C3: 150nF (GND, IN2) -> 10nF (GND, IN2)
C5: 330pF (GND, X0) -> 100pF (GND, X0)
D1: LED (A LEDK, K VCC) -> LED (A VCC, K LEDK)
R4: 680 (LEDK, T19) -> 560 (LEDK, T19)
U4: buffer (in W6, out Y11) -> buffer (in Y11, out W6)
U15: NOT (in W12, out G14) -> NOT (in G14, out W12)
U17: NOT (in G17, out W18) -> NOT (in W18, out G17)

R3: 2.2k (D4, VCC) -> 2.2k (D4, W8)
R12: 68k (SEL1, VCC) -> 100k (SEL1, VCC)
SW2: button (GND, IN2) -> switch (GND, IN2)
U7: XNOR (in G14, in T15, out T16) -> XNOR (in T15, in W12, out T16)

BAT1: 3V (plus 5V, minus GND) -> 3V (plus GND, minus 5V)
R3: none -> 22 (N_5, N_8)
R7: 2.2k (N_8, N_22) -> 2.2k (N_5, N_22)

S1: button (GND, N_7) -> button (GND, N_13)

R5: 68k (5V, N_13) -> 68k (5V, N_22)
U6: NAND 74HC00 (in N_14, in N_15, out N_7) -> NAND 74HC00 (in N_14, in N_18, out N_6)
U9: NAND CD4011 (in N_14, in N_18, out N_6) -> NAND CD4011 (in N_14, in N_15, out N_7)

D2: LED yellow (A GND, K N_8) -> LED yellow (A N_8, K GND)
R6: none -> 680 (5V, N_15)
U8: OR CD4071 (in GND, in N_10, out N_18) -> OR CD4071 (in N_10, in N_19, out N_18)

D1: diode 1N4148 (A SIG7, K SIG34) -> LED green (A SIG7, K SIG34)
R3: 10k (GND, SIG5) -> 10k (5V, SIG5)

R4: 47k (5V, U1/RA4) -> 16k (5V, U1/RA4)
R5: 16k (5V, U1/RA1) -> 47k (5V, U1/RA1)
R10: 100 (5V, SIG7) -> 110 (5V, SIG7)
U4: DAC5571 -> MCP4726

AIM OF THE TASK:
Nothing outside this range should appear: the lines from the start of the listing through the line with "R12: 68k (SEL1, VCC) -> 100k (SEL1, VCC)", each reproduced exactly, both ends included.

ANSWER TO THIS EXERCISE:
C3: 150nF (GND, IN2) -> 10nF (GND, IN2)
C5: 330pF (GND, X0) -> 100pF (GND, X0)
D1: LED (A LEDK, K VCC) -> LED (A VCC, K LEDK)
R4: 680 (LEDK, T19) -> 560 (LEDK, T19)
U4: buffer (in W6, out Y11) -> buffer (in Y11, out W6)
U15: NOT (in W12, out G14) -> NOT (in G14, out W12)
U17: NOT (in G17, out W18) -> NOT (in W18, out G17)

R3: 2.2k (D4, VCC) -> 2.2k (D4, W8)
R12: 68k (SEL1, VCC) -> 100k (SEL1, VCC)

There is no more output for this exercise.